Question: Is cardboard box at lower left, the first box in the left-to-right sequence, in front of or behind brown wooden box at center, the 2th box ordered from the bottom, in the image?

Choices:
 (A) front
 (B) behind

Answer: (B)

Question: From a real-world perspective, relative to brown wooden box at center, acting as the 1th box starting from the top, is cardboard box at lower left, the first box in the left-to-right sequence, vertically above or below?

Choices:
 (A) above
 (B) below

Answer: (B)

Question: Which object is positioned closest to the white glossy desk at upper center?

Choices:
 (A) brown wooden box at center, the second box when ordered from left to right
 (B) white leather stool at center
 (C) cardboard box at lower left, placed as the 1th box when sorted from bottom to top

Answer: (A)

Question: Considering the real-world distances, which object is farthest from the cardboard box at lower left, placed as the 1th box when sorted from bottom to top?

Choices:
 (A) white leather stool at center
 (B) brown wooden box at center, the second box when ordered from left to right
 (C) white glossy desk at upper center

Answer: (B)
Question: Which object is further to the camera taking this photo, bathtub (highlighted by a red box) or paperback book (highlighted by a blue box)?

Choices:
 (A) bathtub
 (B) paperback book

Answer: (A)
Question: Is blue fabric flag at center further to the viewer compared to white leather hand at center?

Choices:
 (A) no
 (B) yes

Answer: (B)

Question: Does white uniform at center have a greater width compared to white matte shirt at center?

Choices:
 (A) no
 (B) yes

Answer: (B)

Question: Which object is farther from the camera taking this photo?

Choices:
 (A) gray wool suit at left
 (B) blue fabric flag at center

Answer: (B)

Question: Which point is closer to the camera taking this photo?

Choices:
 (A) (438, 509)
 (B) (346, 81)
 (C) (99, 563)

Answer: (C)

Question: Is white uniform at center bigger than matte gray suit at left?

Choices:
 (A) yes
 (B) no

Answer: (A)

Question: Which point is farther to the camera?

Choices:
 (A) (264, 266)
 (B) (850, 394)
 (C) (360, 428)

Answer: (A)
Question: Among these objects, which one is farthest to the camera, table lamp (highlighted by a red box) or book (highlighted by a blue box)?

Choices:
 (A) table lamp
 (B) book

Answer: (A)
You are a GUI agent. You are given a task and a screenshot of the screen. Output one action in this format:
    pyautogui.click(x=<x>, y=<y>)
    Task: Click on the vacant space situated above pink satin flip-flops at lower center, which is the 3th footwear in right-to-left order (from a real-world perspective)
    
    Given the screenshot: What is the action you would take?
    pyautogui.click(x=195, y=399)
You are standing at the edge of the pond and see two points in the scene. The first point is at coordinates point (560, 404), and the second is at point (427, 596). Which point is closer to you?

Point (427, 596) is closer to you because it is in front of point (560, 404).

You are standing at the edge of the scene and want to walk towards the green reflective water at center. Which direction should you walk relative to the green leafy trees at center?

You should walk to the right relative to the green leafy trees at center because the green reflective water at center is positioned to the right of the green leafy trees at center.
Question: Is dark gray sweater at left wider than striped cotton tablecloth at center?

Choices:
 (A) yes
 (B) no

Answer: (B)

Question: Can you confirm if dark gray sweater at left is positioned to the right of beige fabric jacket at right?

________________

▶ _Short task_
Count the lines in the records above that contain the word "action", and give only that number.

▶ _Worked answer_
2